## [TASK DETAILS]
Pull from the data below each line where the word "dice" occurs, and copy it.

------ INPUT DATA

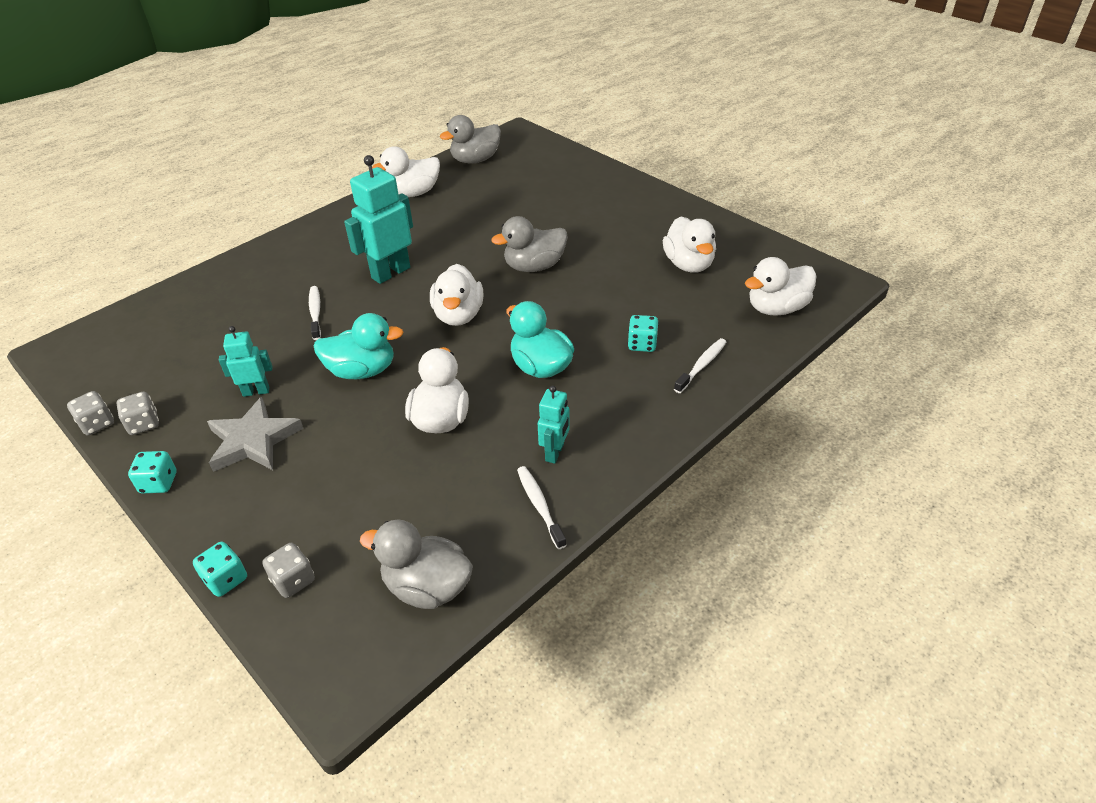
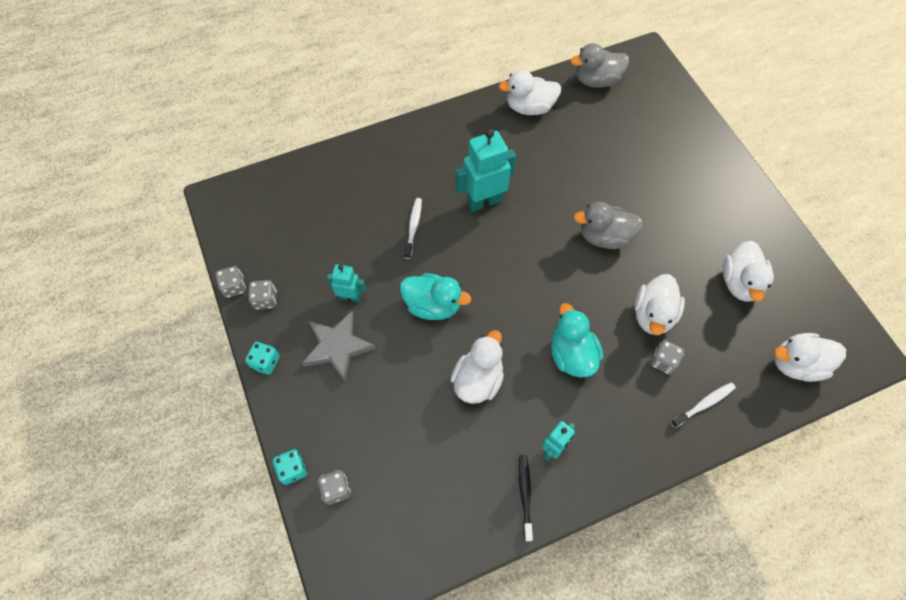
camera: 20 degrees right, 20 degrees up
grey duck [360,520,473,609] -> none
white duck [430,264,483,326] -> white duck moved to [635,274,685,335]
white toothbrush [517,466,567,549] -> black toothbrush [519,455,533,541]
turquoise dice [627,315,659,352] -> grey dice [650,340,684,375]

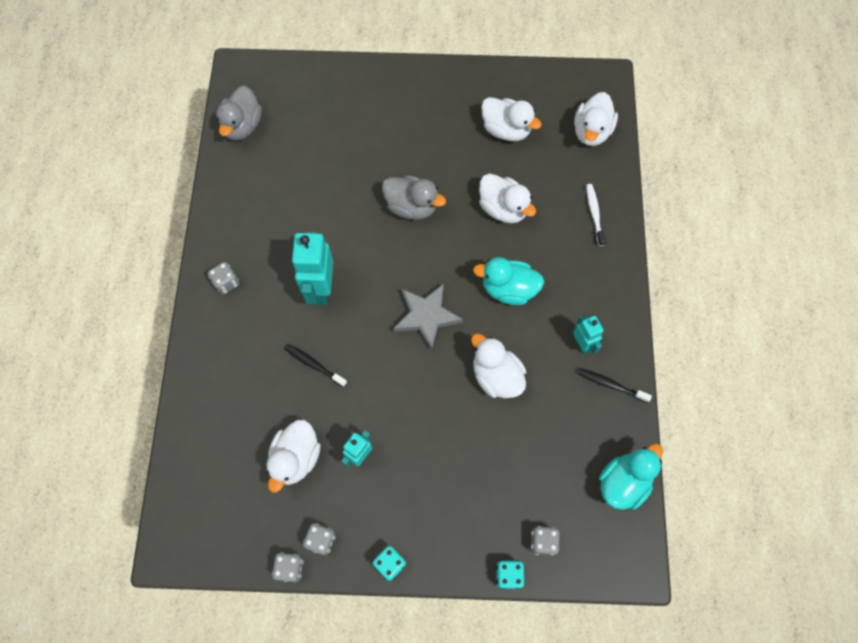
camera: 65 degrees left, 5 degrees up
grey star [302,310,376,381] -> grey star moved to [393,283,463,350]
turquoise duck [400,273,471,320] -> turquoise duck moved to [599,443,663,510]
white toothbrush [404,198,422,259] -> black toothbrush [284,344,347,387]
white duck [499,70,561,115] -> white duck moved to [267,420,321,493]
grey duck [573,202,643,249] -> grey duck turned 90 degrees counterclockwise [382,175,446,220]
grey dice [650,340,684,375] -> grey dice moved to [208,262,239,294]

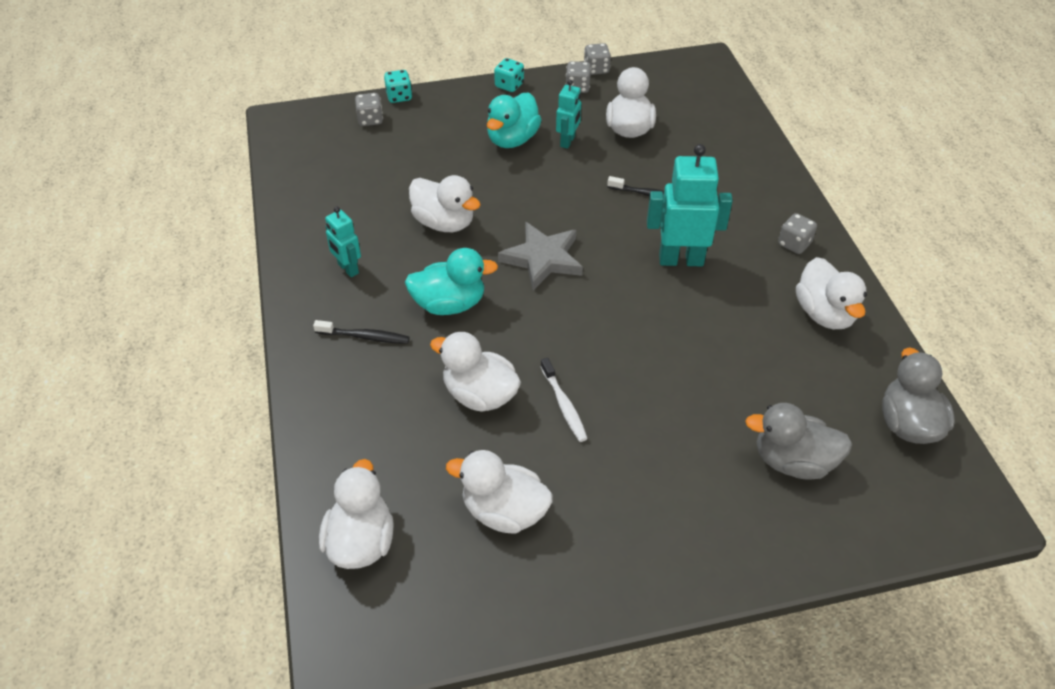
camera: 165 degrees right, 20 degrees down
turquoise robot [291,232,333,305] -> turquoise robot turned 75 degrees counterclockwise [647,144,733,266]
grey duck [382,175,446,220] -> grey duck moved to [745,403,852,480]
black toothbrush [578,368,652,403] -> black toothbrush moved to [313,320,410,344]
white toothbrush [586,184,606,246] -> white toothbrush moved to [540,358,588,442]
turquoise duck [599,443,663,510] -> turquoise duck moved to [487,92,542,148]
none -> white duck [796,257,867,329]

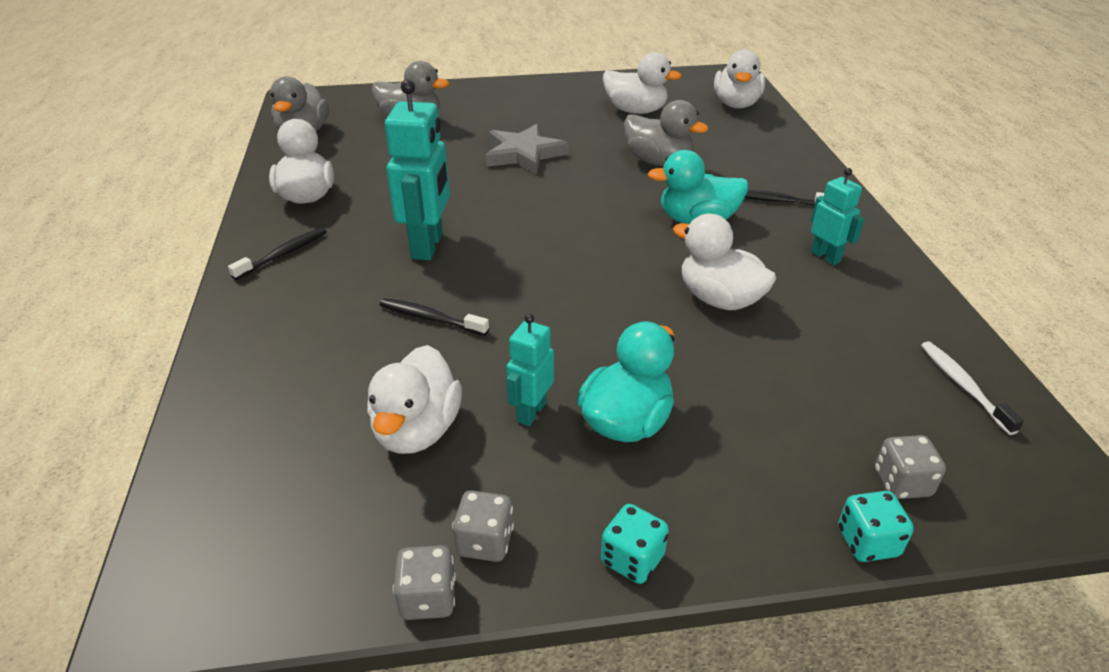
camera: 175 degrees left, 10 degrees down
white duck [430,332,521,412] -> grey duck [624,100,708,166]
grey star [498,222,583,290] -> grey star moved to [485,124,569,175]
white toothbrush [540,358,588,442] -> white toothbrush moved to [921,341,1024,435]
turquoise robot [647,144,733,266] -> turquoise robot turned 90 degrees counterclockwise [385,79,450,260]
grey dice [778,213,817,254] -> black toothbrush [228,228,327,280]

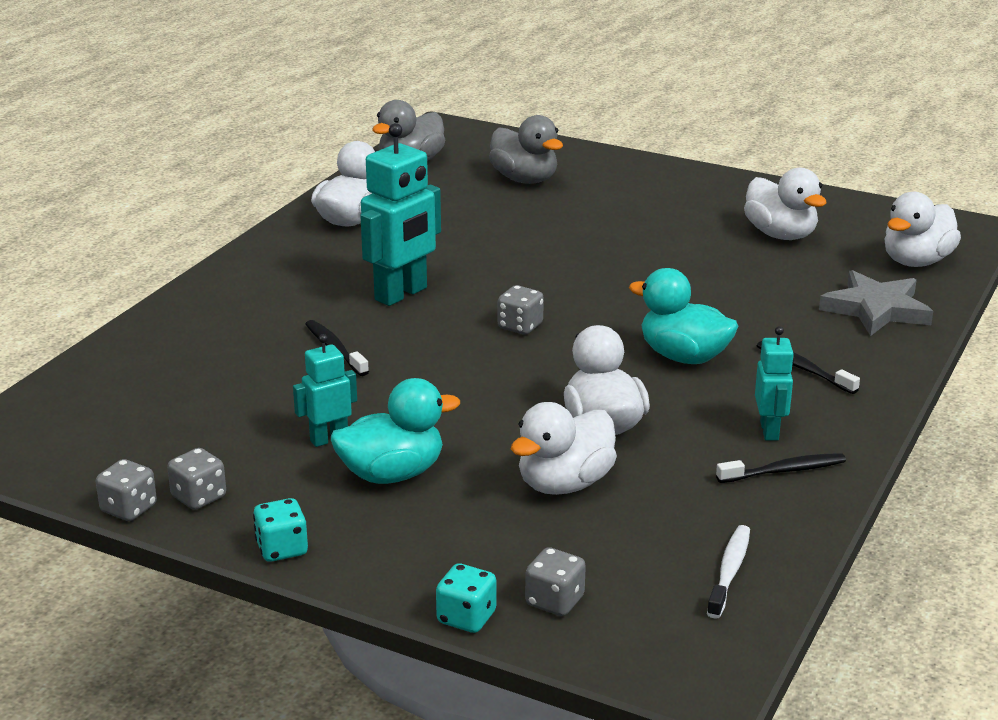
camera: 35 degrees right, 10 degrees down
black toothbrush [228,228,327,280] -> black toothbrush moved to [716,453,846,483]
white duck [367,345,462,454] -> white duck moved to [511,402,617,495]
grey star [485,124,569,175] -> grey star moved to [819,270,933,336]
grey duck [624,100,708,166] -> none
none -> grey dice [498,285,544,334]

------------

## [ANSWER BELOW]
turquoise dice [627,315,659,352] -> grey dice [650,340,684,375]
grey dice [650,340,684,375] -> grey dice moved to [208,262,239,294]
grey dice [778,213,817,254] -> black toothbrush [228,228,327,280]
none -> grey dice [498,285,544,334]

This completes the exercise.